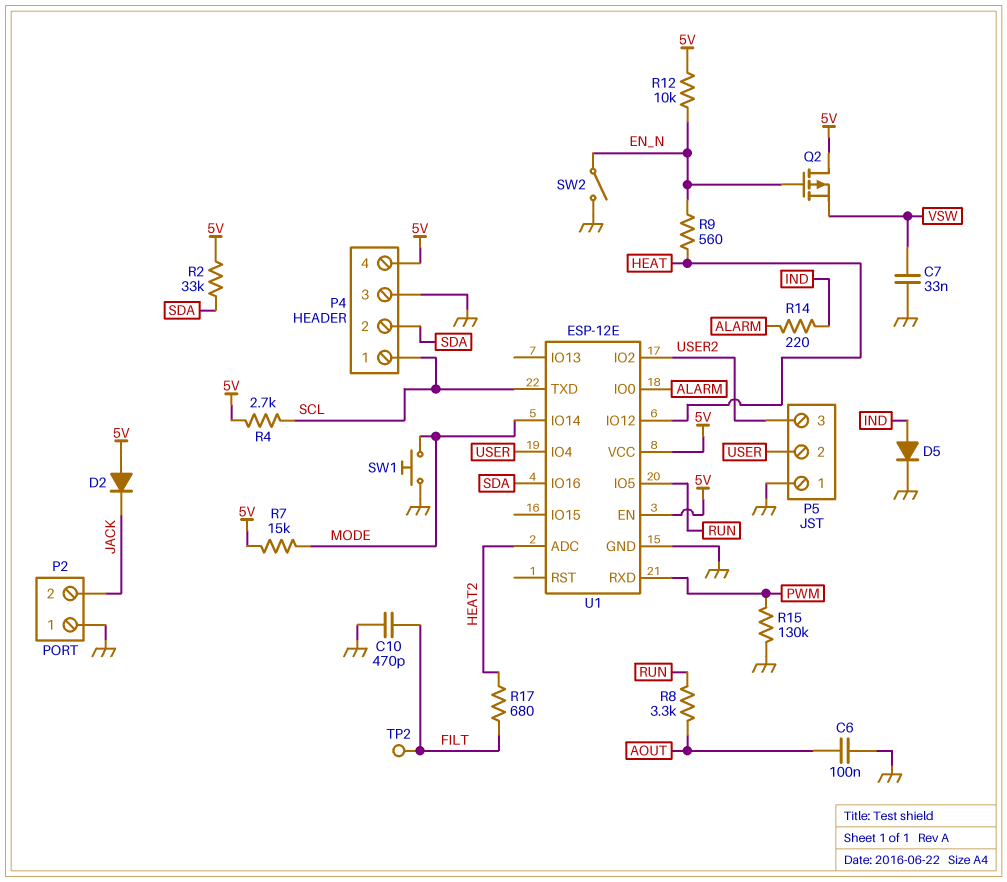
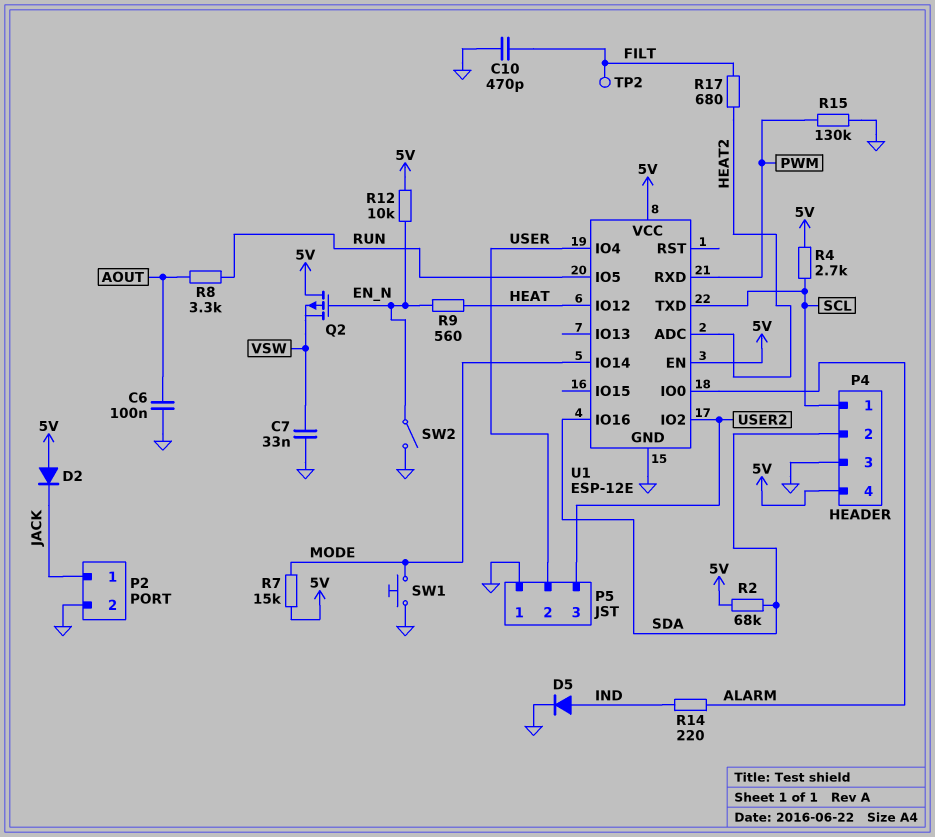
P2 pin 1: GND -> JACK
P2 pin 2: JACK -> GND
R2: 33k (5V, SDA) -> 68k (5V, SDA)

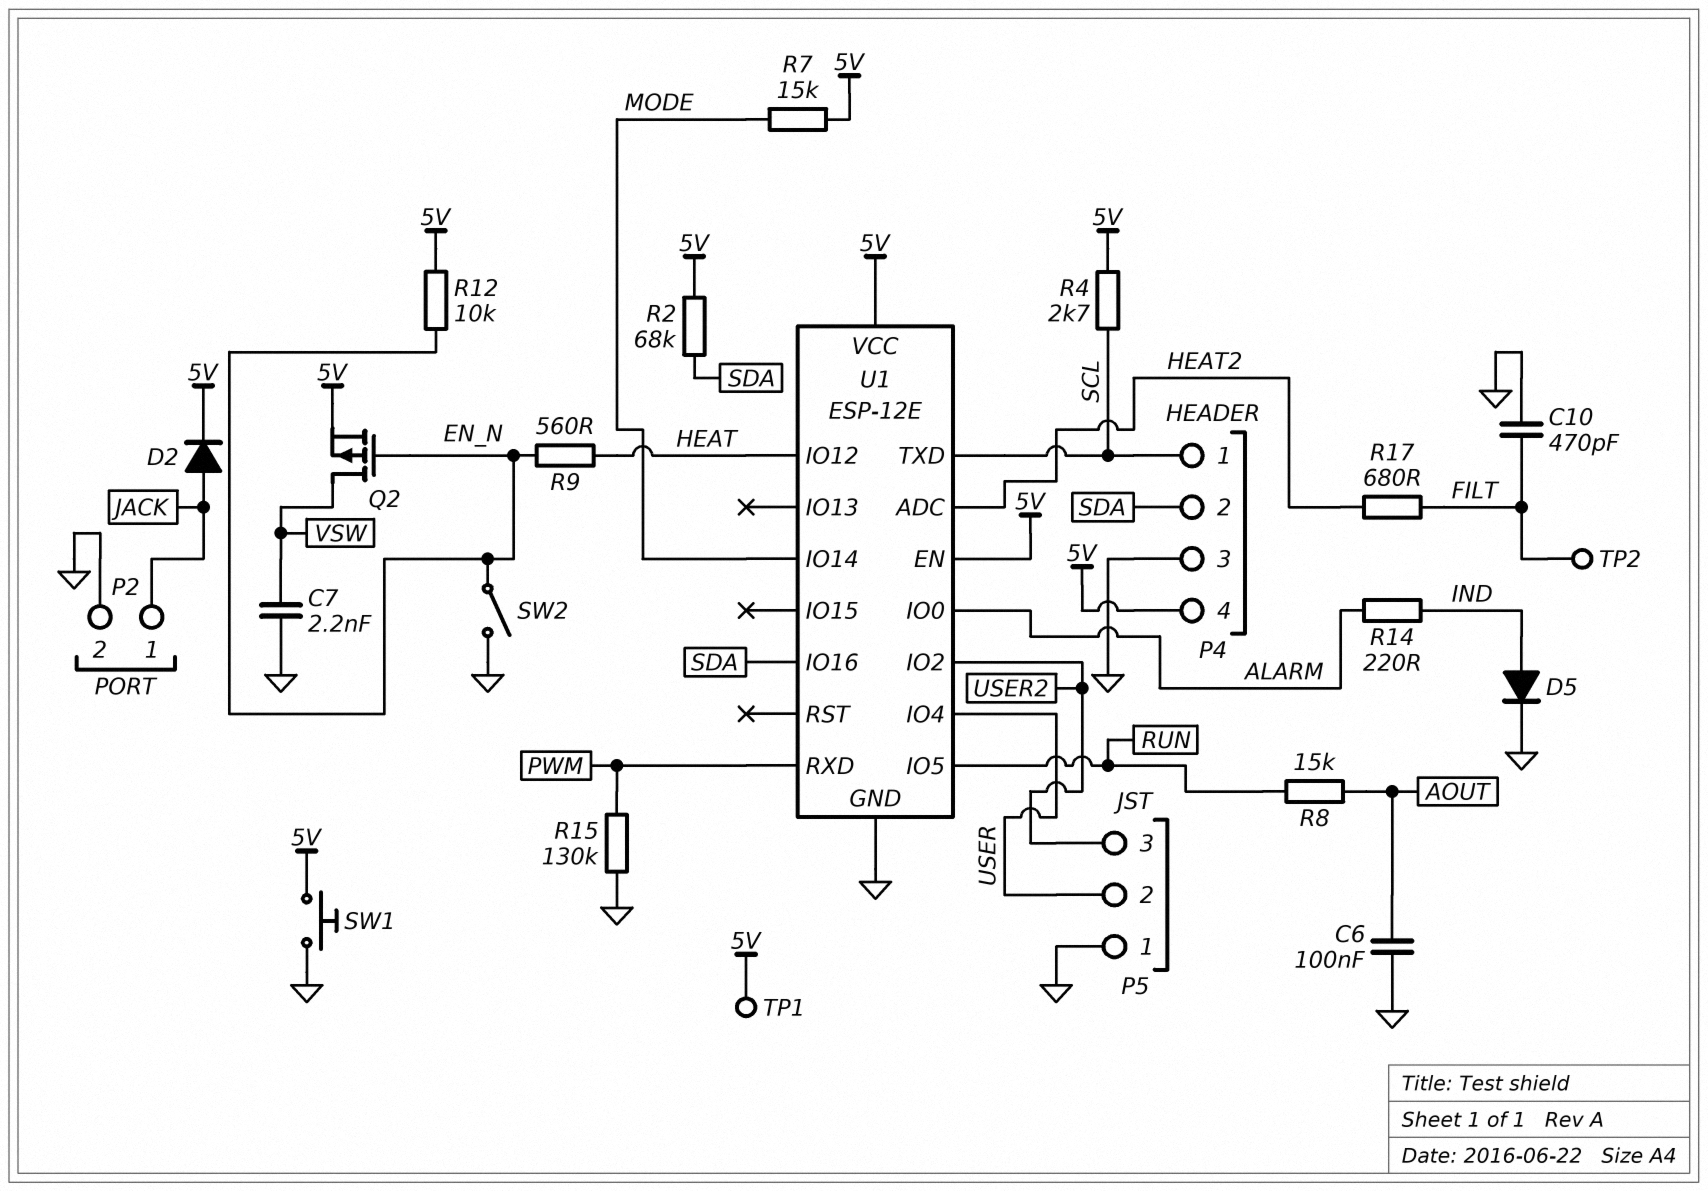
C7: 33nF (GND, VSW) -> 2.2nF (GND, VSW)
D2: diode (A 5V, K JACK) -> diode (A JACK, K 5V)
Q2: PMOS (G EN_N, D 5V, S VSW) -> PMOS (G EN_N, D VSW, S 5V)
R8: 3.3k (AOUT, RUN) -> 15k (AOUT, RUN)
SW1: button (GND, MODE) -> button (5V, GND)
TP1: none -> test point (5V)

----------------------------------------

__Assignment__: A faithful copy of all the data above, without its pictures, is the expected result.

__Problem solution__:
P2 pin 1: GND -> JACK
P2 pin 2: JACK -> GND
R2: 33k (5V, SDA) -> 68k (5V, SDA)

C7: 33nF (GND, VSW) -> 2.2nF (GND, VSW)
D2: diode (A 5V, K JACK) -> diode (A JACK, K 5V)
Q2: PMOS (G EN_N, D 5V, S VSW) -> PMOS (G EN_N, D VSW, S 5V)
R8: 3.3k (AOUT, RUN) -> 15k (AOUT, RUN)
SW1: button (GND, MODE) -> button (5V, GND)
TP1: none -> test point (5V)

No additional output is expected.